▶ _Available data_:
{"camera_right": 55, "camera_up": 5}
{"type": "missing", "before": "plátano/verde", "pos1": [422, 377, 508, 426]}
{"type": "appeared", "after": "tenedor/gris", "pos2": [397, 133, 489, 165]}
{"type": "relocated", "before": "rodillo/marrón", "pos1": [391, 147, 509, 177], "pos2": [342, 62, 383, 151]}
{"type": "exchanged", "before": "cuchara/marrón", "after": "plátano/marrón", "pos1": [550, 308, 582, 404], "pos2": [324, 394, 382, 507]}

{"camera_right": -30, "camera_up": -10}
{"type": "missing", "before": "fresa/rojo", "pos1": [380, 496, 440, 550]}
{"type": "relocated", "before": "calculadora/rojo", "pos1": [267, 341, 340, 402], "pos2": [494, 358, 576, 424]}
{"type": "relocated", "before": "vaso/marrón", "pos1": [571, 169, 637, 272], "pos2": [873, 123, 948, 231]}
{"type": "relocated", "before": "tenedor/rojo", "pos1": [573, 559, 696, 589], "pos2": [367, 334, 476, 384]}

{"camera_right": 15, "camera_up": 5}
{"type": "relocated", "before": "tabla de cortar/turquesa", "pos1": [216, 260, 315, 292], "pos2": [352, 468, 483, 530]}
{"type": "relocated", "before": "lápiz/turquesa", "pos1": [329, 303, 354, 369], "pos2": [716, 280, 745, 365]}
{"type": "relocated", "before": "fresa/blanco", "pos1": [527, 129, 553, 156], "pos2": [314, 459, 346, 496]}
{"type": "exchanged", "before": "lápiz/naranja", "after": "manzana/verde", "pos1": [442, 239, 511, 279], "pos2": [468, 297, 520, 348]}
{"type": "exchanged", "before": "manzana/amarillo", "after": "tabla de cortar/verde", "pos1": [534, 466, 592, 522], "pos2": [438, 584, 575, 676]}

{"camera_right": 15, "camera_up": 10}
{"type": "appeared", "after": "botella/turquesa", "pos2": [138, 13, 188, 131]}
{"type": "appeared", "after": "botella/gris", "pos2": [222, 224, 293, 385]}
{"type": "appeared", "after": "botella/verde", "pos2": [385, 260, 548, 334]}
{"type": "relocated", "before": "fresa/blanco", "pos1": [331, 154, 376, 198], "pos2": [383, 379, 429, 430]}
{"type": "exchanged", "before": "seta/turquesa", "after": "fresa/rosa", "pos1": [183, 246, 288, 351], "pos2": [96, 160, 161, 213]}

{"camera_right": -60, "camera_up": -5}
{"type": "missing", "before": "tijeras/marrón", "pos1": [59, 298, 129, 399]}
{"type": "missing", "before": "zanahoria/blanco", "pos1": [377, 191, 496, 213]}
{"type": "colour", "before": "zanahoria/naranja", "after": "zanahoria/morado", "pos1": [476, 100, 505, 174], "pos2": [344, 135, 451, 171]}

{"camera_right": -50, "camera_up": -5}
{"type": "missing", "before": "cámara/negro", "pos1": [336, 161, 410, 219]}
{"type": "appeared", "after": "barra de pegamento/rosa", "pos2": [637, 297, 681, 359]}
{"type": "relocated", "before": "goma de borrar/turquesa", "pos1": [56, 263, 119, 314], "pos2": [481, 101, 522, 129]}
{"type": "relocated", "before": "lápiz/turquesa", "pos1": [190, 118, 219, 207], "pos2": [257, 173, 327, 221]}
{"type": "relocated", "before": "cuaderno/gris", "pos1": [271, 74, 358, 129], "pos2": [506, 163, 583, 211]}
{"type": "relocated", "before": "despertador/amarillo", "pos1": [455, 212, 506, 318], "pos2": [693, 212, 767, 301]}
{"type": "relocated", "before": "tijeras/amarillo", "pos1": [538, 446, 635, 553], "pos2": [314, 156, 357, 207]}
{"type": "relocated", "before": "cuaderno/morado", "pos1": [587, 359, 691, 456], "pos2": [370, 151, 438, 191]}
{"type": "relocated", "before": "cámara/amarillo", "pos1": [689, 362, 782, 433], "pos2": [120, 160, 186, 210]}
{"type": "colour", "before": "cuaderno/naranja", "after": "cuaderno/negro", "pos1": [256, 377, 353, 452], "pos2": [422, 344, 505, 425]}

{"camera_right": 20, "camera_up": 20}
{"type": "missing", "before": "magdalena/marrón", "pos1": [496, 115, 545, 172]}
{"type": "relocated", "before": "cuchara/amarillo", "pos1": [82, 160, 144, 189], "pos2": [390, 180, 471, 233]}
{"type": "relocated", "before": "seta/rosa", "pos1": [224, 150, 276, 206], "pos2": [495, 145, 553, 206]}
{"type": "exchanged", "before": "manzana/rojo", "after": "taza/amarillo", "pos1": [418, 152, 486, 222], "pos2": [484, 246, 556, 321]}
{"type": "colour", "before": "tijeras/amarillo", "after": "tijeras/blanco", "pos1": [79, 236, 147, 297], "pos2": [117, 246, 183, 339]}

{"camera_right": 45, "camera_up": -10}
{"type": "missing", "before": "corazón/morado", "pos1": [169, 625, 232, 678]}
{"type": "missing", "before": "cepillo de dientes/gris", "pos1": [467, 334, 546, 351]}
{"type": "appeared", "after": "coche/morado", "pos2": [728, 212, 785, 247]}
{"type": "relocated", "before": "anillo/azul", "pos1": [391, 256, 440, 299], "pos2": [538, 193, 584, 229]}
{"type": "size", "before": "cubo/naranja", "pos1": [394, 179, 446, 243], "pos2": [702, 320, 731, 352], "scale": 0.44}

▶ _Work task_: Give back the full listing above verbatim.

▶ _Written response_:
{"camera_right": 55, "camera_up": 5}
{"type": "missing", "before": "plátano/verde", "pos1": [422, 377, 508, 426]}
{"type": "appeared", "after": "tenedor/gris", "pos2": [397, 133, 489, 165]}
{"type": "relocated", "before": "rodillo/marrón", "pos1": [391, 147, 509, 177], "pos2": [342, 62, 383, 151]}
{"type": "exchanged", "before": "cuchara/marrón", "after": "plátano/marrón", "pos1": [550, 308, 582, 404], "pos2": [324, 394, 382, 507]}

{"camera_right": -30, "camera_up": -10}
{"type": "missing", "before": "fresa/rojo", "pos1": [380, 496, 440, 550]}
{"type": "relocated", "before": "calculadora/rojo", "pos1": [267, 341, 340, 402], "pos2": [494, 358, 576, 424]}
{"type": "relocated", "before": "vaso/marrón", "pos1": [571, 169, 637, 272], "pos2": [873, 123, 948, 231]}
{"type": "relocated", "before": "tenedor/rojo", "pos1": [573, 559, 696, 589], "pos2": [367, 334, 476, 384]}

{"camera_right": 15, "camera_up": 5}
{"type": "relocated", "before": "tabla de cortar/turquesa", "pos1": [216, 260, 315, 292], "pos2": [352, 468, 483, 530]}
{"type": "relocated", "before": "lápiz/turquesa", "pos1": [329, 303, 354, 369], "pos2": [716, 280, 745, 365]}
{"type": "relocated", "before": "fresa/blanco", "pos1": [527, 129, 553, 156], "pos2": [314, 459, 346, 496]}
{"type": "exchanged", "before": "lápiz/naranja", "after": "manzana/verde", "pos1": [442, 239, 511, 279], "pos2": [468, 297, 520, 348]}
{"type": "exchanged", "before": "manzana/amarillo", "after": "tabla de cortar/verde", "pos1": [534, 466, 592, 522], "pos2": [438, 584, 575, 676]}

{"camera_right": 15, "camera_up": 10}
{"type": "appeared", "after": "botella/turquesa", "pos2": [138, 13, 188, 131]}
{"type": "appeared", "after": "botella/gris", "pos2": [222, 224, 293, 385]}
{"type": "appeared", "after": "botella/verde", "pos2": [385, 260, 548, 334]}
{"type": "relocated", "before": "fresa/blanco", "pos1": [331, 154, 376, 198], "pos2": [383, 379, 429, 430]}
{"type": "exchanged", "before": "seta/turquesa", "after": "fresa/rosa", "pos1": [183, 246, 288, 351], "pos2": [96, 160, 161, 213]}

{"camera_right": -60, "camera_up": -5}
{"type": "missing", "before": "tijeras/marrón", "pos1": [59, 298, 129, 399]}
{"type": "missing", "before": "zanahoria/blanco", "pos1": [377, 191, 496, 213]}
{"type": "colour", "before": "zanahoria/naranja", "after": "zanahoria/morado", "pos1": [476, 100, 505, 174], "pos2": [344, 135, 451, 171]}

{"camera_right": -50, "camera_up": -5}
{"type": "missing", "before": "cámara/negro", "pos1": [336, 161, 410, 219]}
{"type": "appeared", "after": "barra de pegamento/rosa", "pos2": [637, 297, 681, 359]}
{"type": "relocated", "before": "goma de borrar/turquesa", "pos1": [56, 263, 119, 314], "pos2": [481, 101, 522, 129]}
{"type": "relocated", "before": "lápiz/turquesa", "pos1": [190, 118, 219, 207], "pos2": [257, 173, 327, 221]}
{"type": "relocated", "before": "cuaderno/gris", "pos1": [271, 74, 358, 129], "pos2": [506, 163, 583, 211]}
{"type": "relocated", "before": "despertador/amarillo", "pos1": [455, 212, 506, 318], "pos2": [693, 212, 767, 301]}
{"type": "relocated", "before": "tijeras/amarillo", "pos1": [538, 446, 635, 553], "pos2": [314, 156, 357, 207]}
{"type": "relocated", "before": "cuaderno/morado", "pos1": [587, 359, 691, 456], "pos2": [370, 151, 438, 191]}
{"type": "relocated", "before": "cámara/amarillo", "pos1": [689, 362, 782, 433], "pos2": [120, 160, 186, 210]}
{"type": "colour", "before": "cuaderno/naranja", "after": "cuaderno/negro", "pos1": [256, 377, 353, 452], "pos2": [422, 344, 505, 425]}

{"camera_right": 20, "camera_up": 20}
{"type": "missing", "before": "magdalena/marrón", "pos1": [496, 115, 545, 172]}
{"type": "relocated", "before": "cuchara/amarillo", "pos1": [82, 160, 144, 189], "pos2": [390, 180, 471, 233]}
{"type": "relocated", "before": "seta/rosa", "pos1": [224, 150, 276, 206], "pos2": [495, 145, 553, 206]}
{"type": "exchanged", "before": "manzana/rojo", "after": "taza/amarillo", "pos1": [418, 152, 486, 222], "pos2": [484, 246, 556, 321]}
{"type": "colour", "before": "tijeras/amarillo", "after": "tijeras/blanco", "pos1": [79, 236, 147, 297], "pos2": [117, 246, 183, 339]}

{"camera_right": 45, "camera_up": -10}
{"type": "missing", "before": "corazón/morado", "pos1": [169, 625, 232, 678]}
{"type": "missing", "before": "cepillo de dientes/gris", "pos1": [467, 334, 546, 351]}
{"type": "appeared", "after": "coche/morado", "pos2": [728, 212, 785, 247]}
{"type": "relocated", "before": "anillo/azul", "pos1": [391, 256, 440, 299], "pos2": [538, 193, 584, 229]}
{"type": "size", "before": "cubo/naranja", "pos1": [394, 179, 446, 243], "pos2": [702, 320, 731, 352], "scale": 0.44}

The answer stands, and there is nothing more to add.